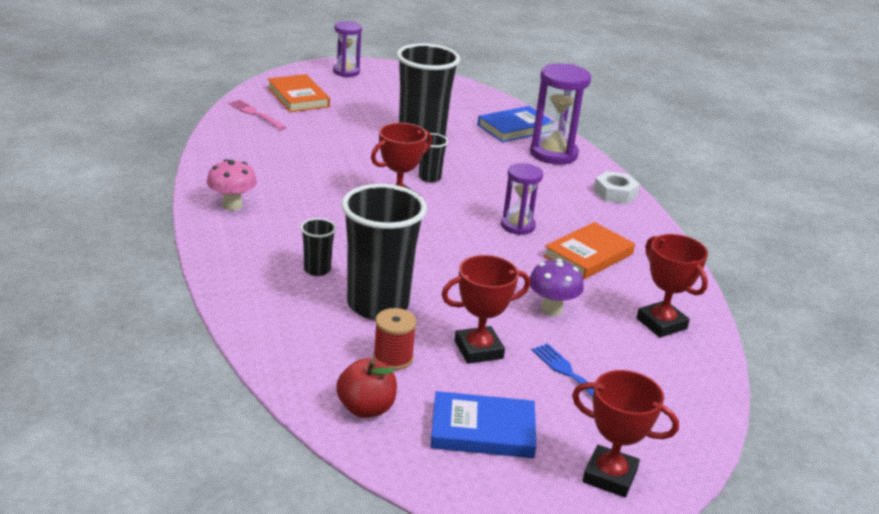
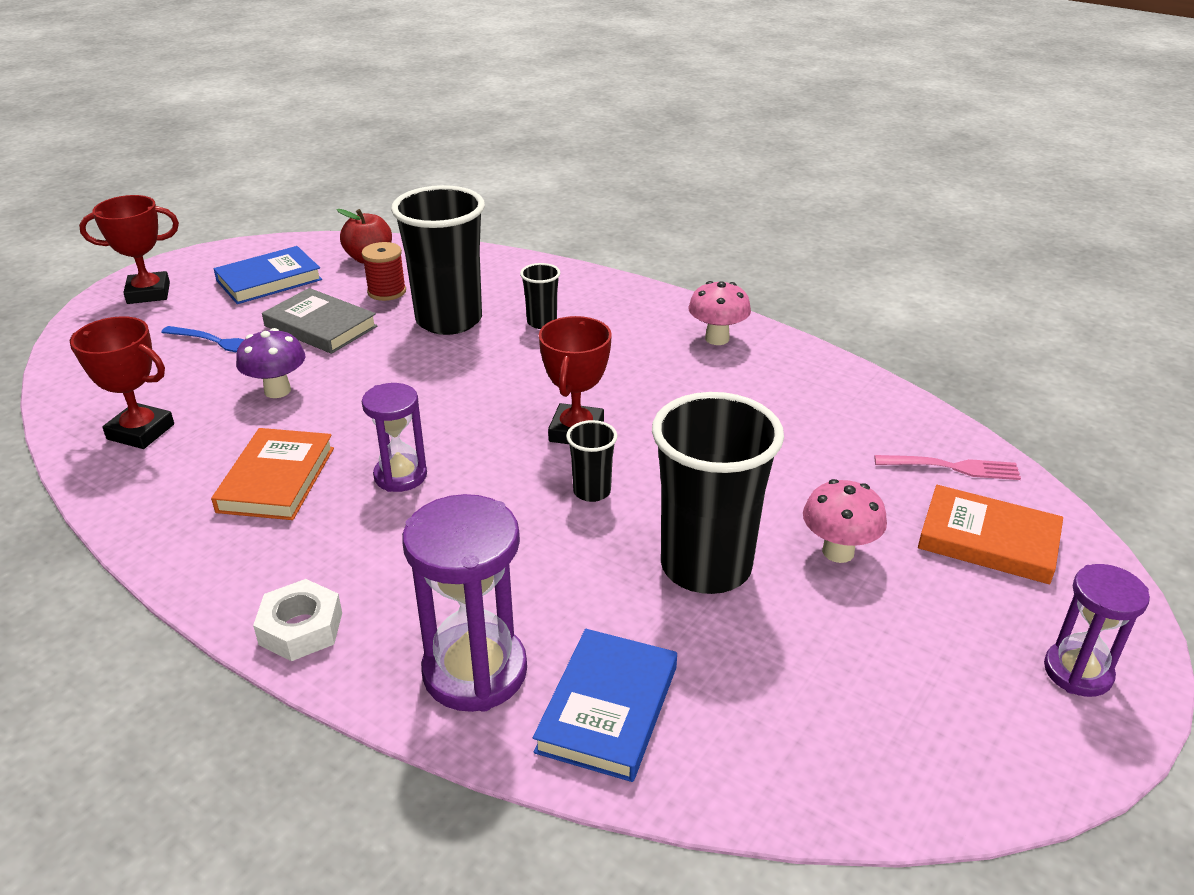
camera: 145 degrees right, 5 degrees up
red trophy [441,255,530,364] -> grey book [262,288,378,354]
none -> pink mushroom [803,479,887,563]

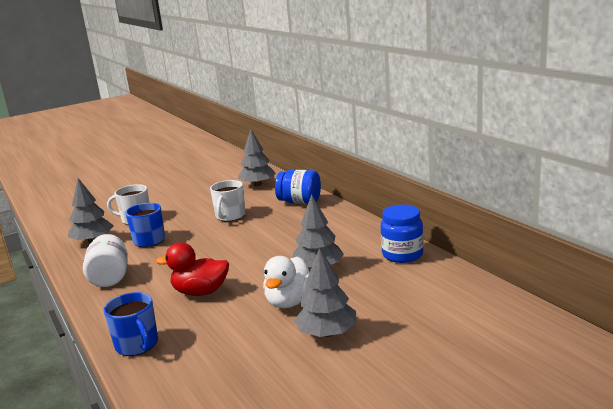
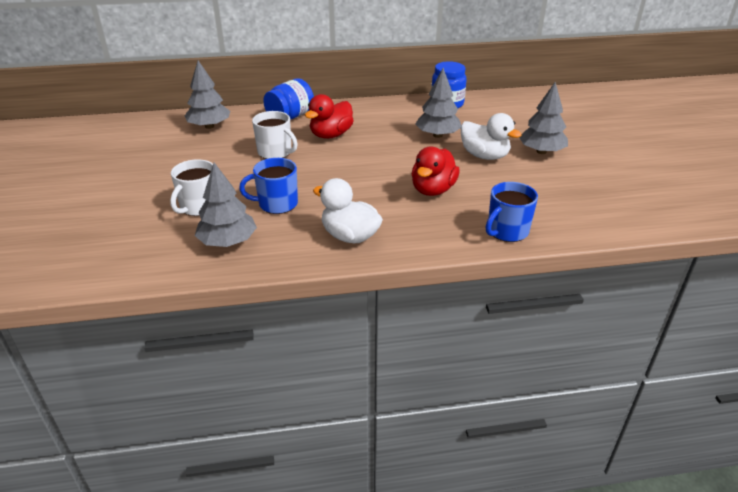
camera: 70 degrees left, 15 degrees up
white jar [83,234,128,287] -> white duck [313,178,383,243]
blue mug [104,292,158,356] -> blue mug turned 150 degrees clockwise [486,182,538,242]
none -> red duck [305,94,354,139]

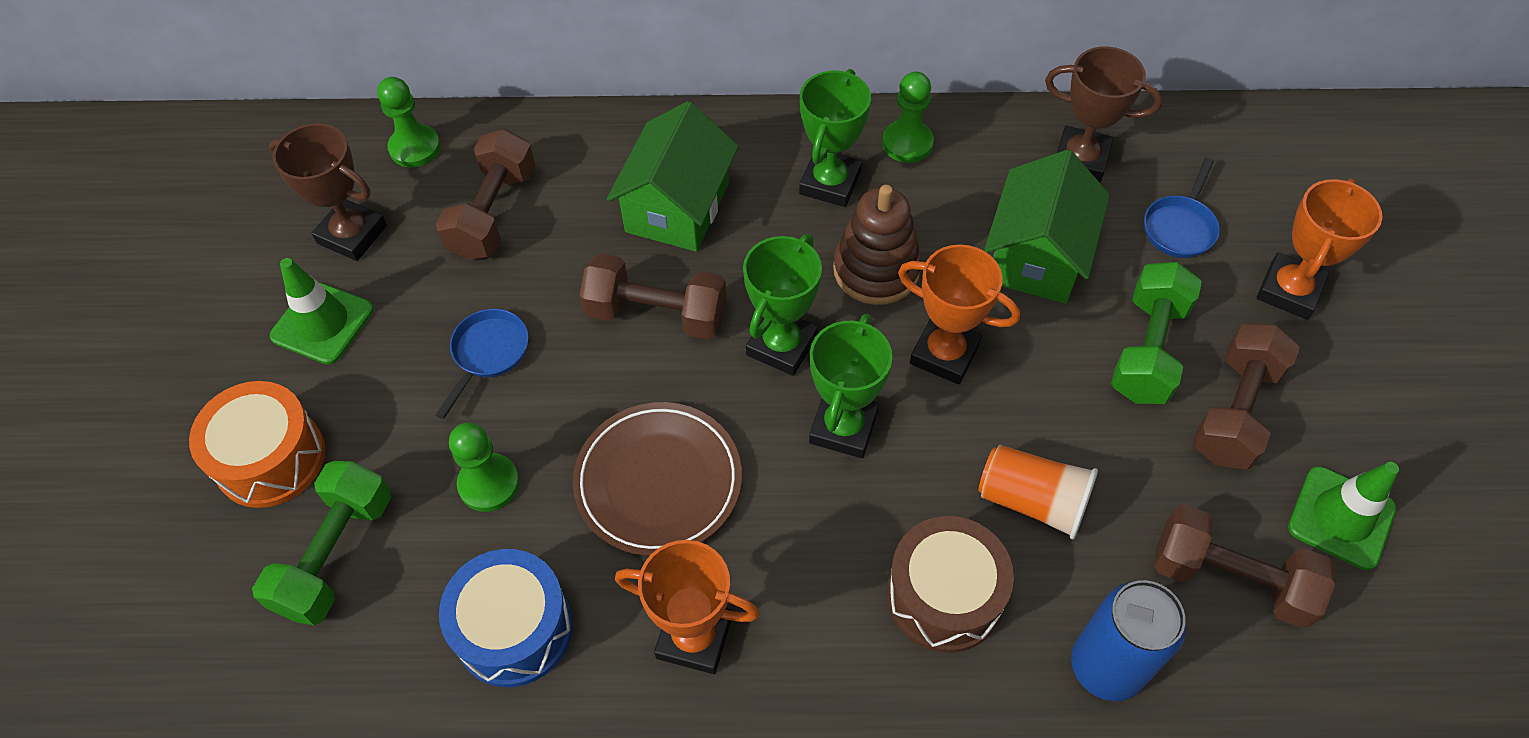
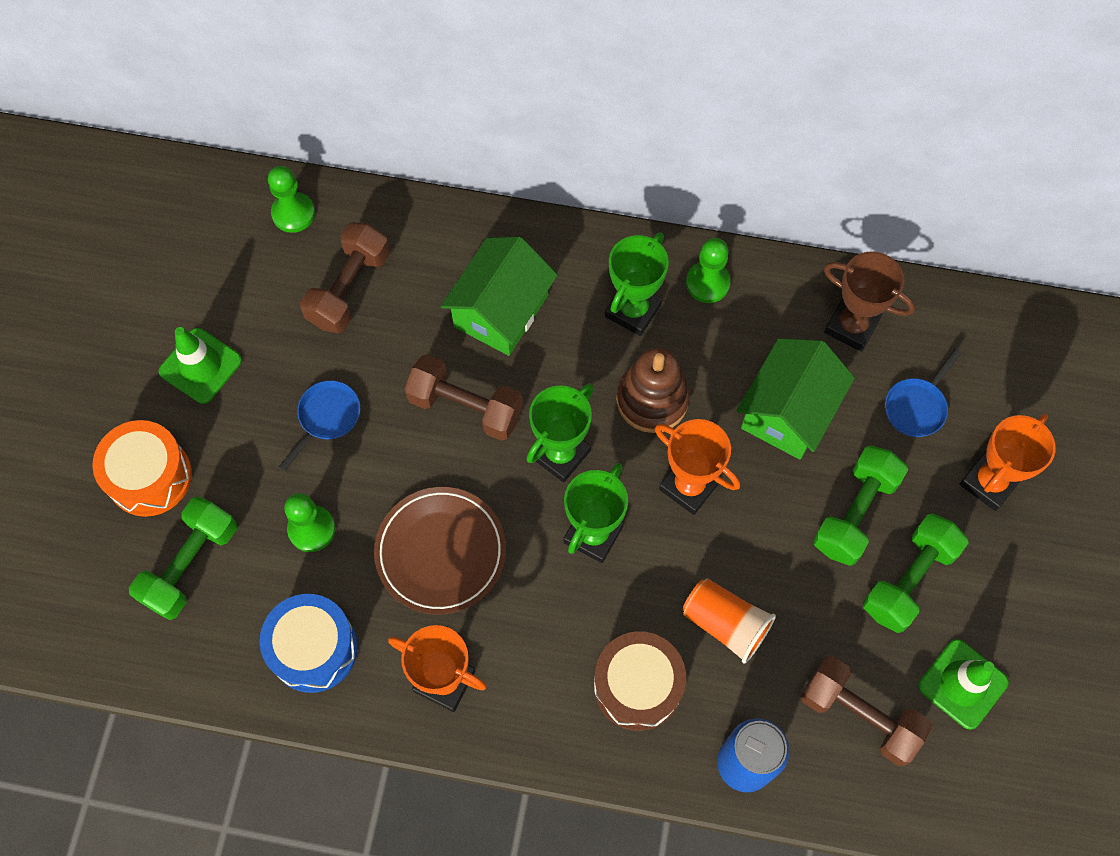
camera: 10 degrees right, 10 degrees up
brown trophy [269,123,387,261] -> none
brown dumbbell [1193,323,1300,470] -> green dumbbell [863,513,968,633]

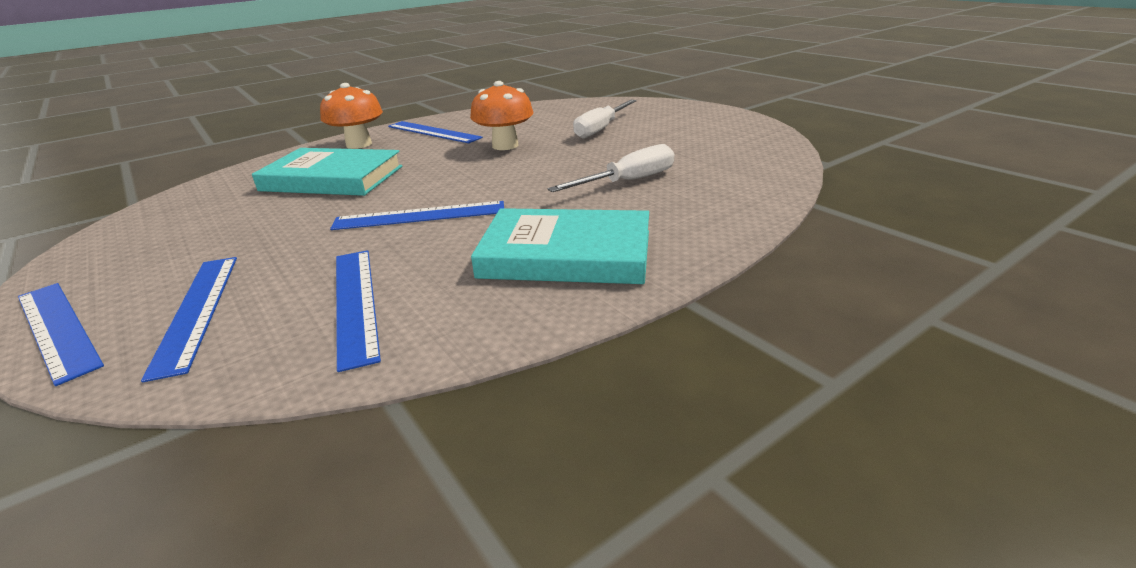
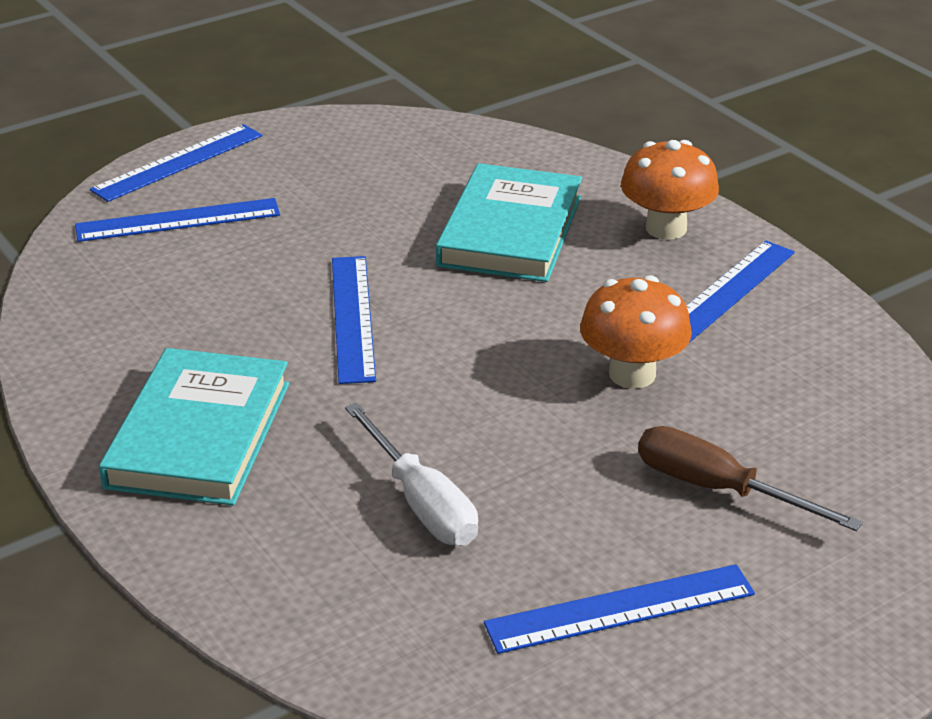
camera: 90 degrees right, 5 degrees up
blue ruler [336,250,381,372] -> blue ruler moved to [484,564,755,654]
white screwdriver [573,100,637,139] -> brown screwdriver [638,426,862,531]

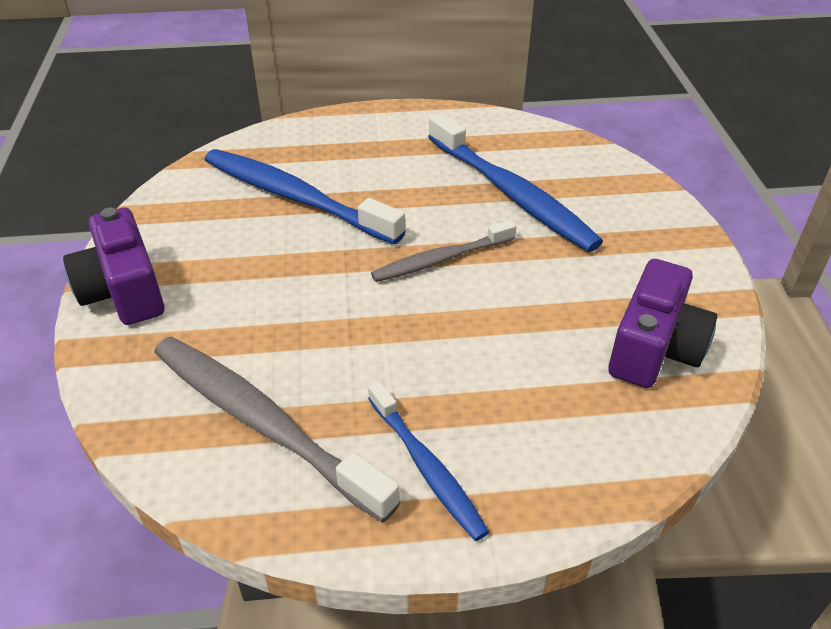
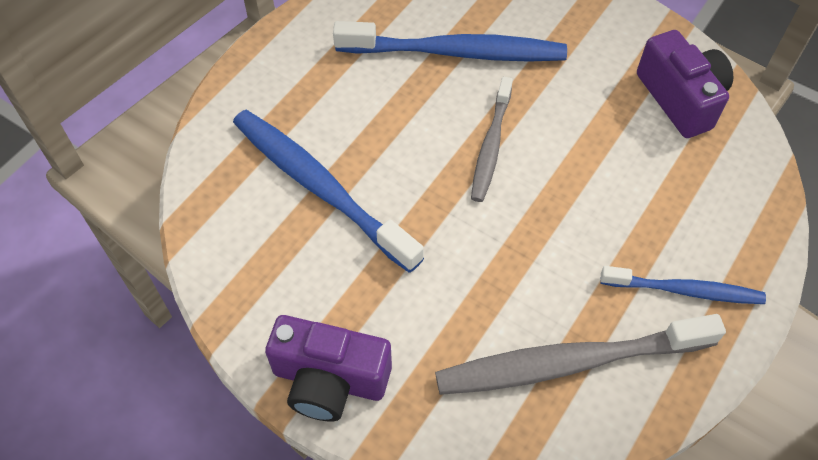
camera: 50 degrees left, 15 degrees up
blue toothbrush [205,149,406,244] -> blue toothbrush turned 60 degrees clockwise [233,110,424,273]

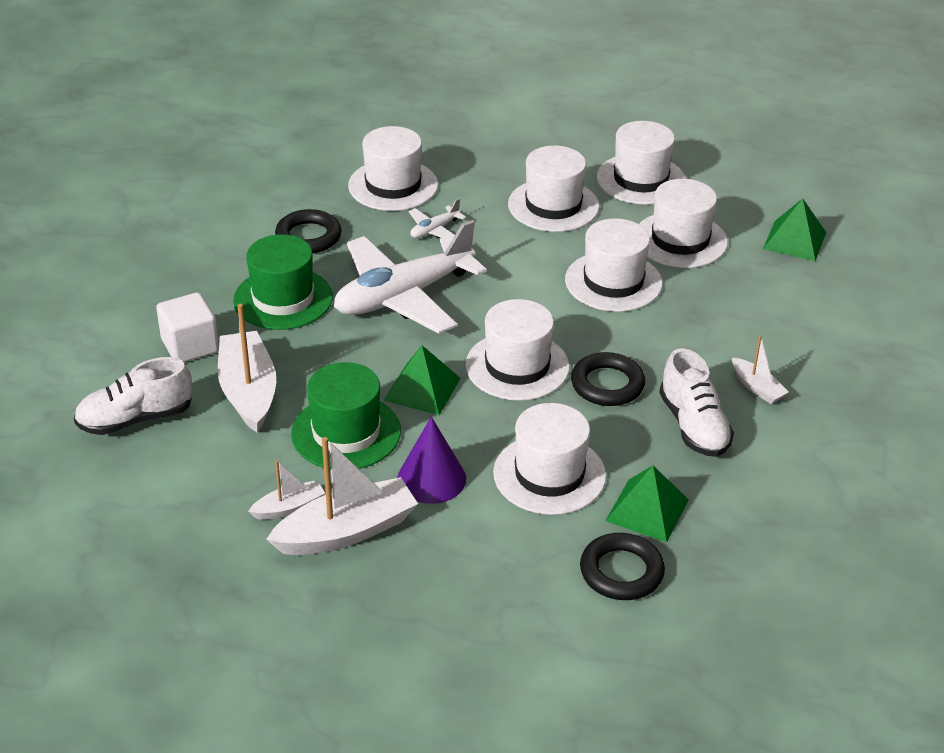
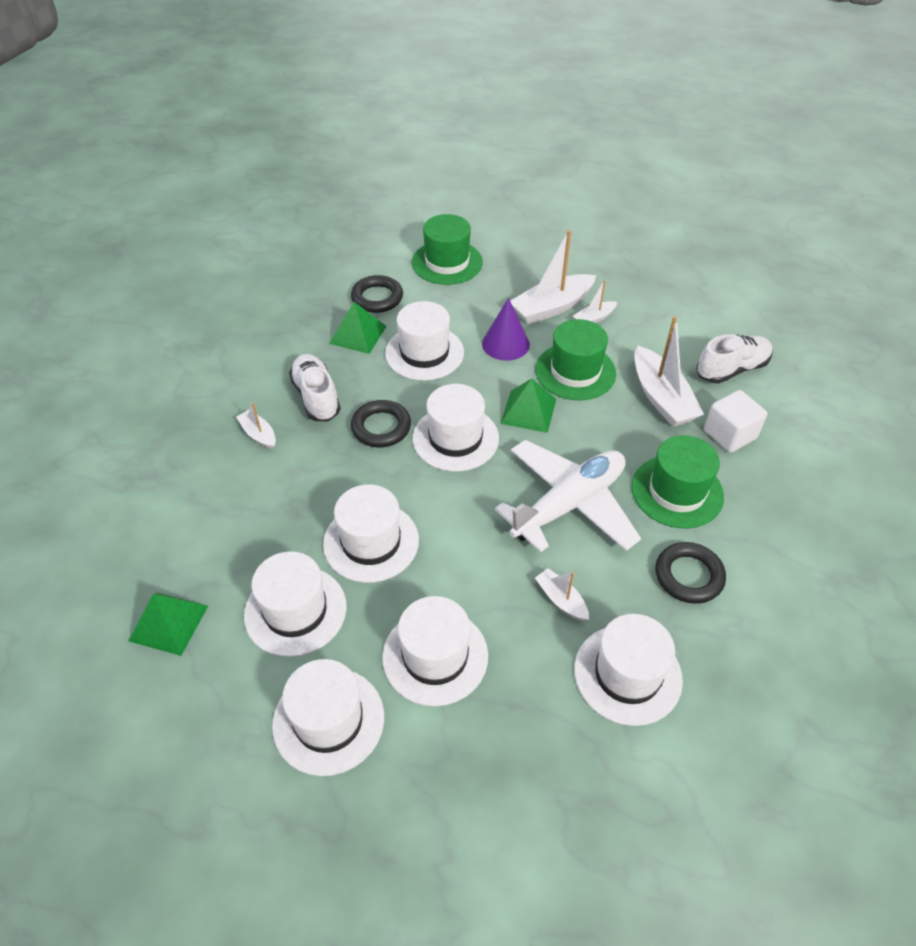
camera: 175 degrees right, 10 degrees up
white plane [409,199,466,239] -> white boat [535,568,589,621]
none -> green hat [412,214,483,285]

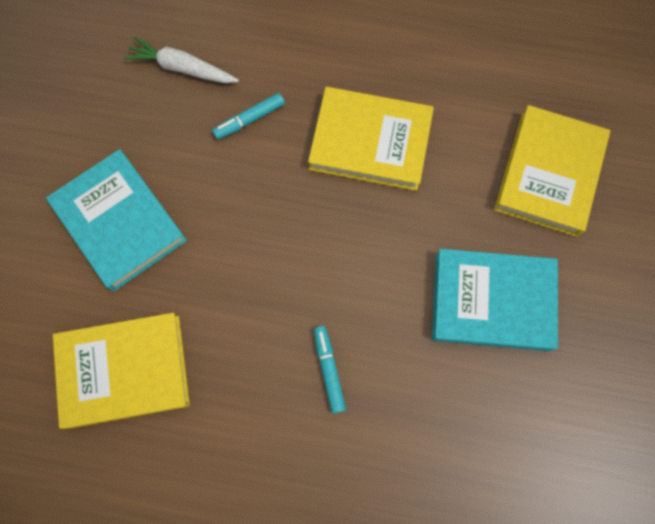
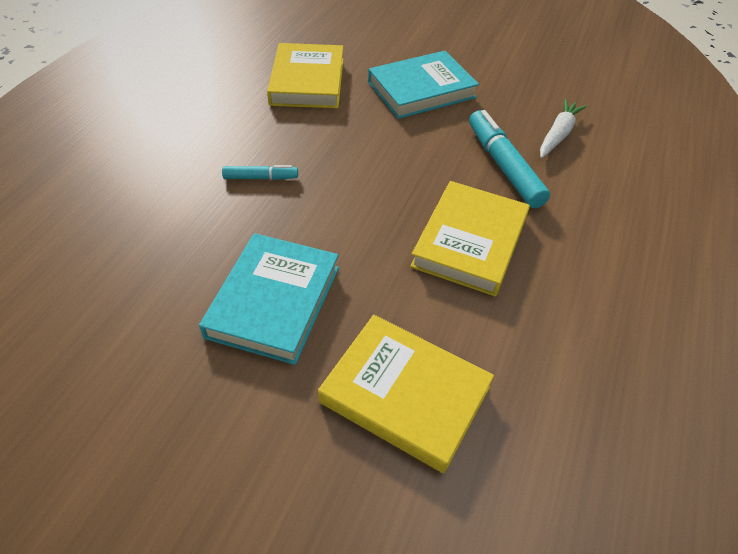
camera: 100 degrees right, 25 degrees down
turquoise marker [212,93,285,139] -> turquoise marker [469,110,550,208], size x1.86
***
Your assignment >> In the listing above, find the line with "brown dumbbell [1193,323,1300,470]" and the line with "blue toothbrush [205,149,406,244]". Copy exactly those two and every line between, without the pictures.

Exercise answer >>
brown dumbbell [1193,323,1300,470] -> green dumbbell [863,513,968,633]

camera: 90 degrees right, 5 degrees up
blue ruler [336,250,381,372] -> blue ruler moved to [484,564,755,654]
white screwdriver [573,100,637,139] -> brown screwdriver [638,426,862,531]

camera: 50 degrees left, 15 degrees up
blue toothbrush [205,149,406,244] -> blue toothbrush turned 60 degrees clockwise [233,110,424,273]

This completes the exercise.